EXERCISE BRIEF: Output all of the records word for word and drop the images.
─── GIVEN DATA ───
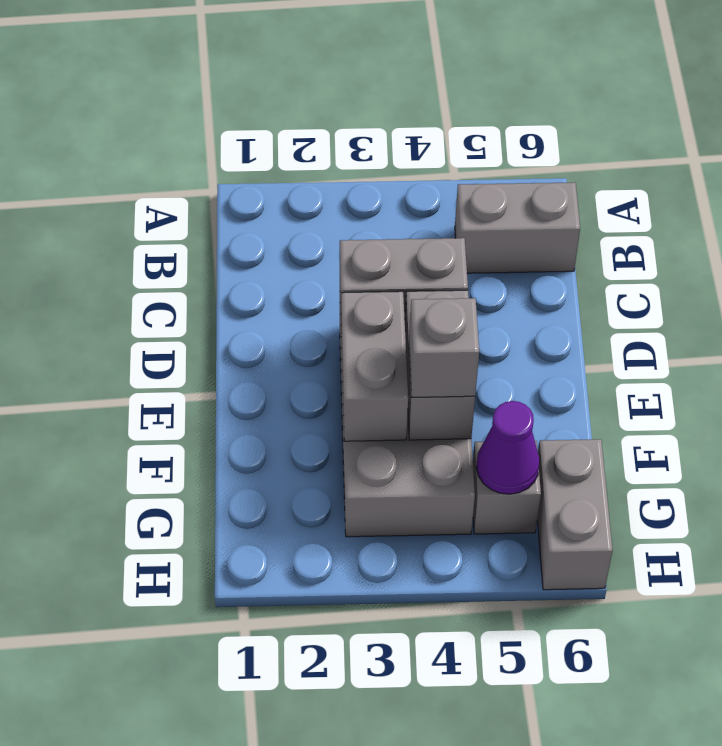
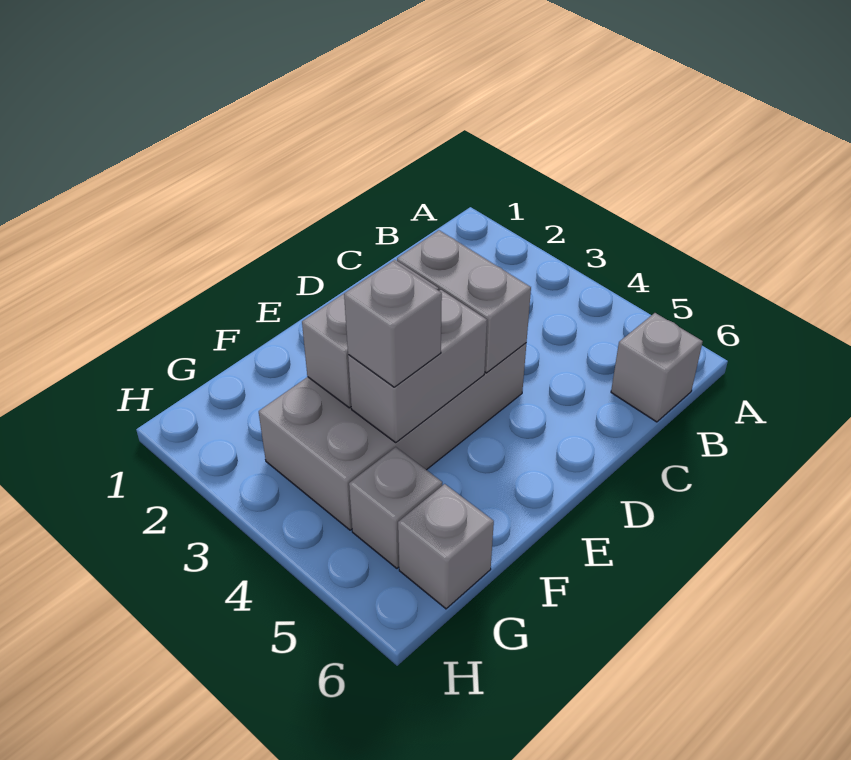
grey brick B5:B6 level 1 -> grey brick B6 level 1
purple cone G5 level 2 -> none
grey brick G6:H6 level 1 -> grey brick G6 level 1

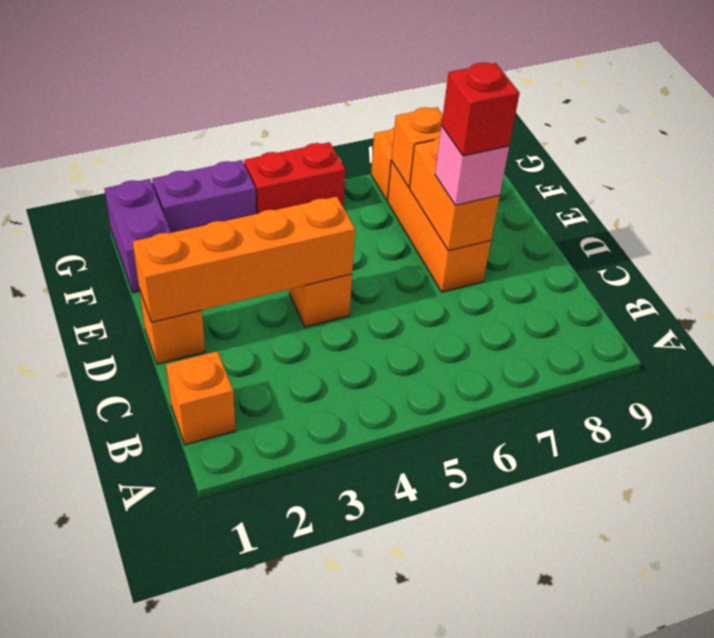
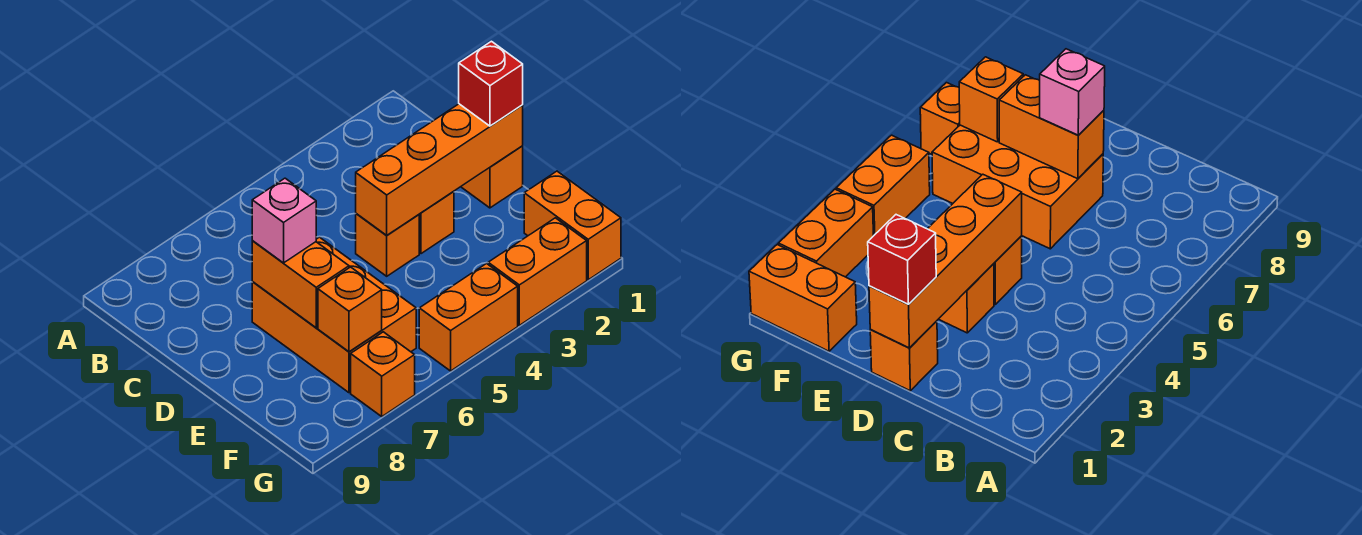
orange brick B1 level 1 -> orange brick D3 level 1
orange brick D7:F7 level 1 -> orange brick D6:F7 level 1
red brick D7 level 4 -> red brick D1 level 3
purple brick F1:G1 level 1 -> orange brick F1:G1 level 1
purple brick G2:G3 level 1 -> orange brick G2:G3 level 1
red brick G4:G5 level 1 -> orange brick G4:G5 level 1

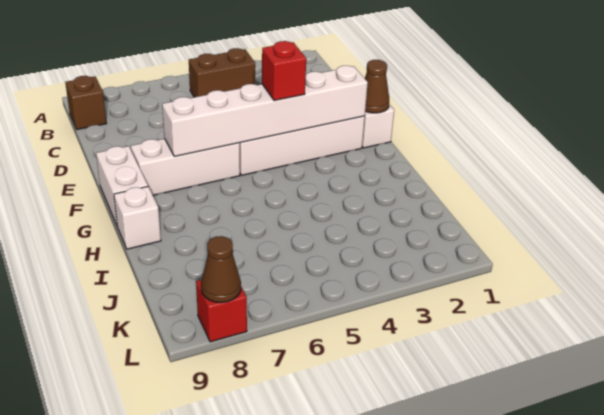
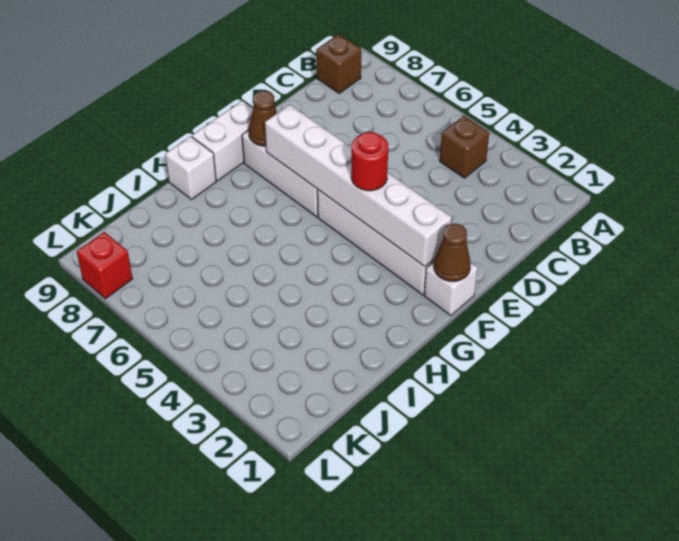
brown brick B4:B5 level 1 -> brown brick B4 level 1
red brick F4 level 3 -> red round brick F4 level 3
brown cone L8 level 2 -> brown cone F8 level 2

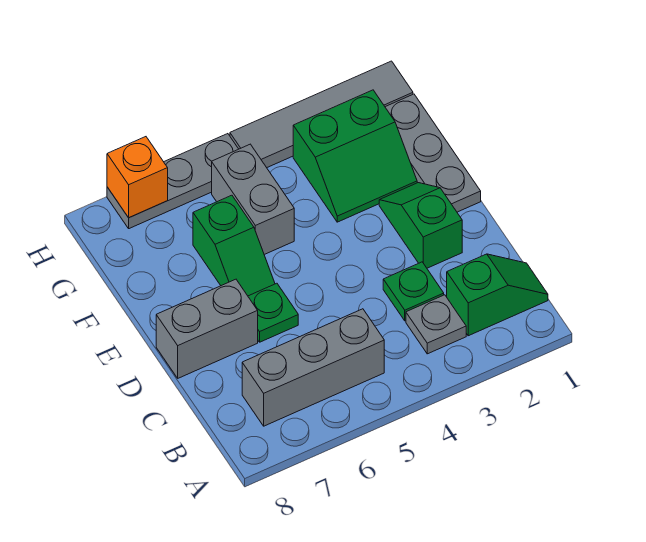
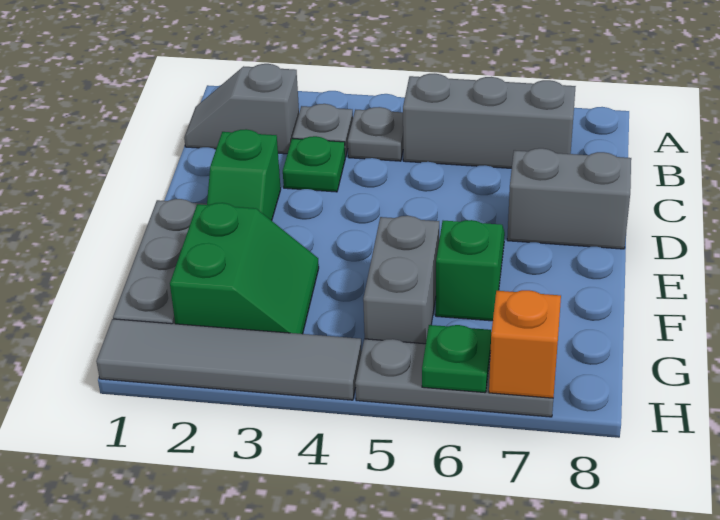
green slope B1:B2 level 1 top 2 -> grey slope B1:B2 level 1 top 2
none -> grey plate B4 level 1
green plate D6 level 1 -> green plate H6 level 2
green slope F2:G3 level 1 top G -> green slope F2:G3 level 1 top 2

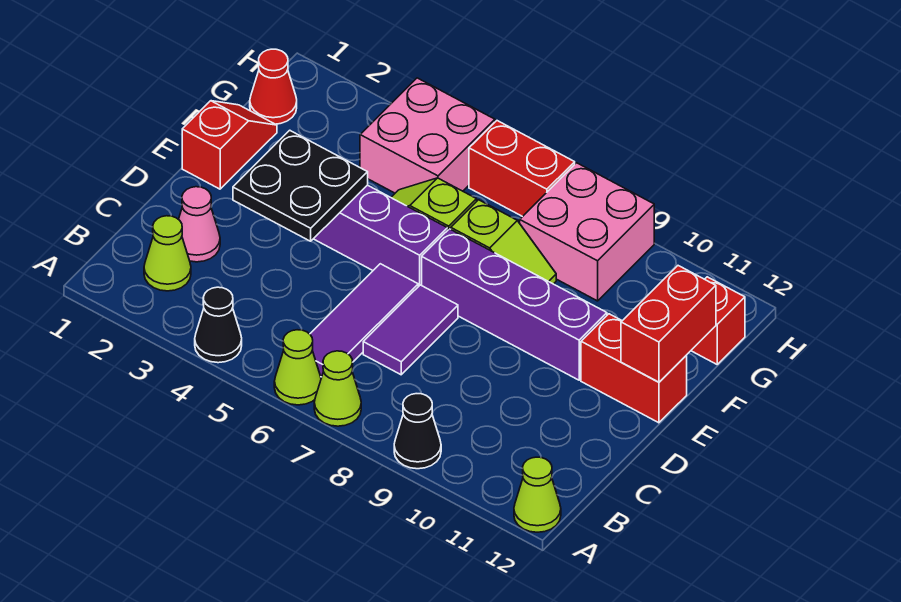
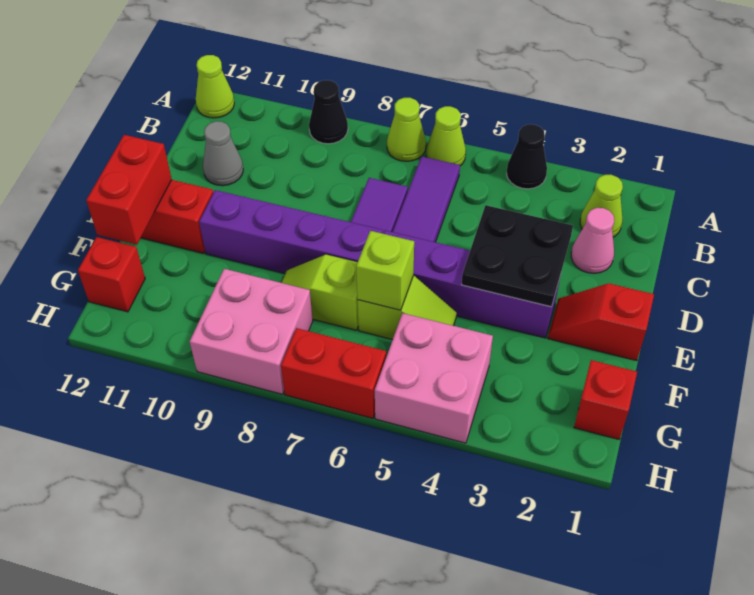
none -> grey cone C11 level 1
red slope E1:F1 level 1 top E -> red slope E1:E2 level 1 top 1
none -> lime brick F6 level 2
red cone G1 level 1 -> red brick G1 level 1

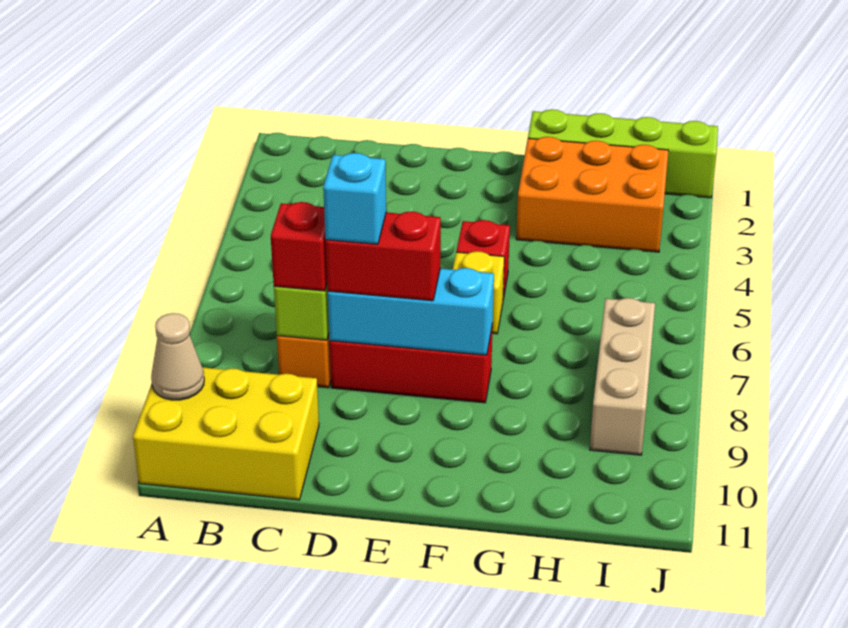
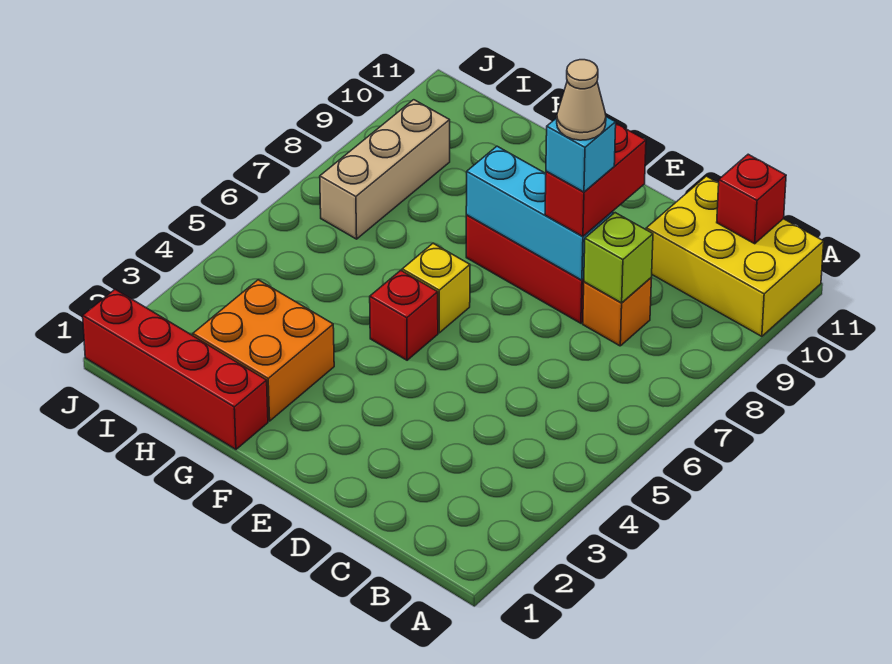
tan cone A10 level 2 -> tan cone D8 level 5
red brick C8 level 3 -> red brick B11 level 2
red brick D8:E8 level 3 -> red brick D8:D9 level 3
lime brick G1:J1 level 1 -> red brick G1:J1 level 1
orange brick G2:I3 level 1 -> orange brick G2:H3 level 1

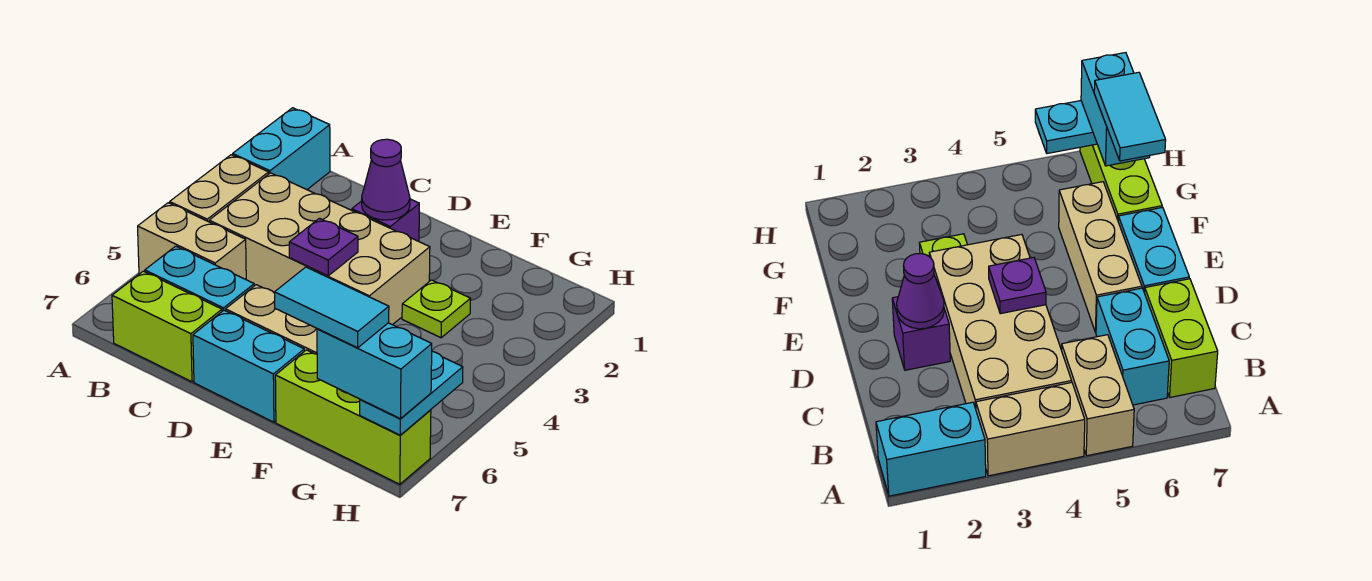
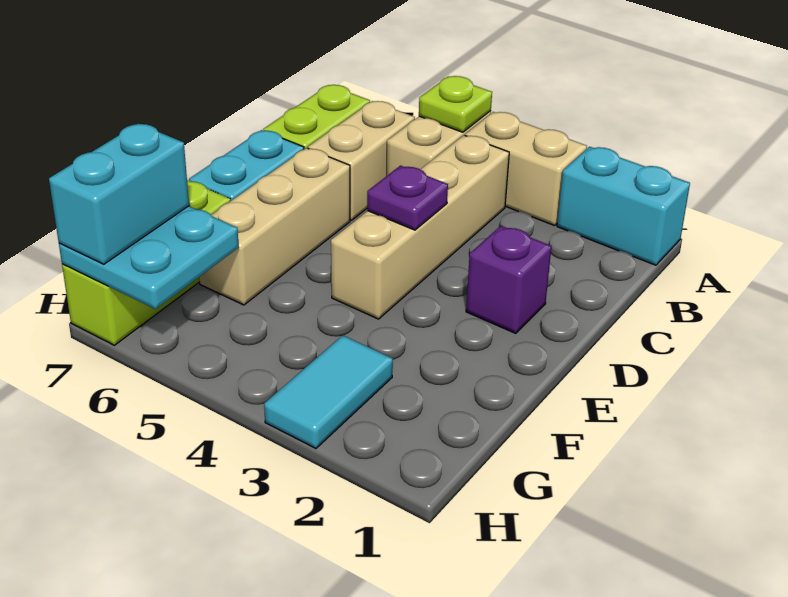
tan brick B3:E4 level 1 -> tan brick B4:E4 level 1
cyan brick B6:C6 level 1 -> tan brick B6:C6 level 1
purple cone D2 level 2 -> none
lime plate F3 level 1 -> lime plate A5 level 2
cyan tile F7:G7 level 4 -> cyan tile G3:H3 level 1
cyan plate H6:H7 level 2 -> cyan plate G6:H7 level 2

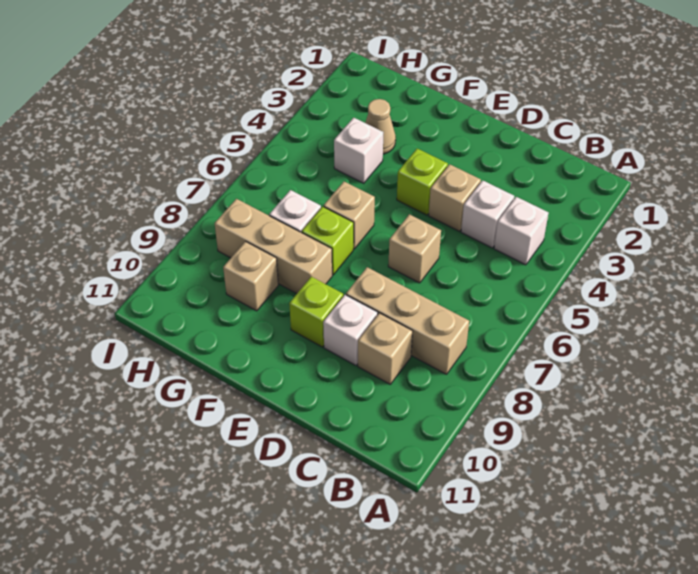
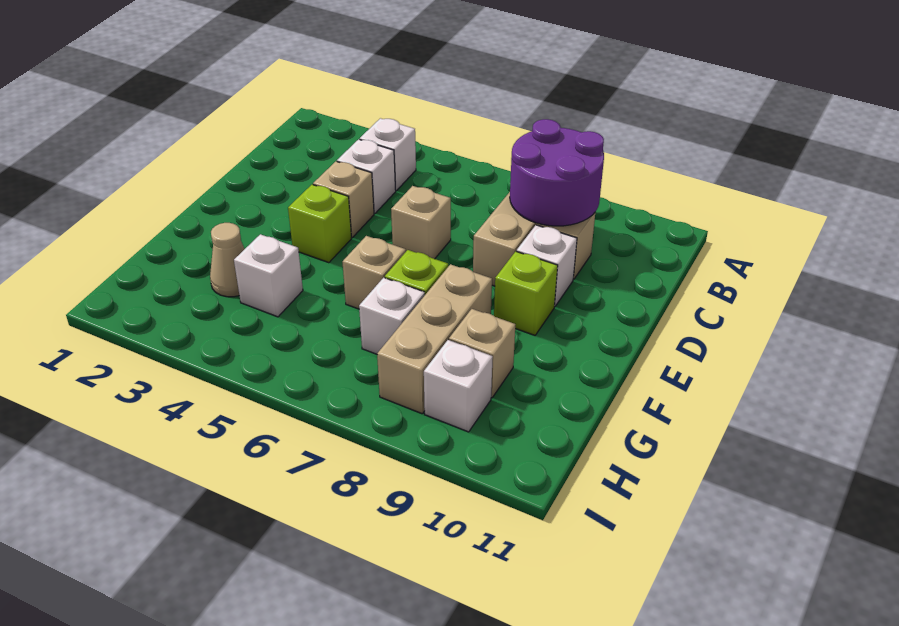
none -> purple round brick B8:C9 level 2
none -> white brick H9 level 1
───
EXERCISE SOLUTION:
grey brick B5:B6 level 1 -> grey brick B6 level 1
purple cone G5 level 2 -> none
grey brick G6:H6 level 1 -> grey brick G6 level 1

orange brick B1 level 1 -> orange brick D3 level 1
orange brick D7:F7 level 1 -> orange brick D6:F7 level 1
red brick D7 level 4 -> red brick D1 level 3
purple brick F1:G1 level 1 -> orange brick F1:G1 level 1
purple brick G2:G3 level 1 -> orange brick G2:G3 level 1
red brick G4:G5 level 1 -> orange brick G4:G5 level 1

brown brick B4:B5 level 1 -> brown brick B4 level 1
red brick F4 level 3 -> red round brick F4 level 3
brown cone L8 level 2 -> brown cone F8 level 2

green slope B1:B2 level 1 top 2 -> grey slope B1:B2 level 1 top 2
none -> grey plate B4 level 1
green plate D6 level 1 -> green plate H6 level 2
green slope F2:G3 level 1 top G -> green slope F2:G3 level 1 top 2

none -> grey cone C11 level 1
red slope E1:F1 level 1 top E -> red slope E1:E2 level 1 top 1
none -> lime brick F6 level 2
red cone G1 level 1 -> red brick G1 level 1

tan cone A10 level 2 -> tan cone D8 level 5
red brick C8 level 3 -> red brick B11 level 2
red brick D8:E8 level 3 -> red brick D8:D9 level 3
lime brick G1:J1 level 1 -> red brick G1:J1 level 1
orange brick G2:I3 level 1 -> orange brick G2:H3 level 1

tan brick B3:E4 level 1 -> tan brick B4:E4 level 1
cyan brick B6:C6 level 1 -> tan brick B6:C6 level 1
purple cone D2 level 2 -> none
lime plate F3 level 1 -> lime plate A5 level 2
cyan tile F7:G7 level 4 -> cyan tile G3:H3 level 1
cyan plate H6:H7 level 2 -> cyan plate G6:H7 level 2

none -> purple round brick B8:C9 level 2
none -> white brick H9 level 1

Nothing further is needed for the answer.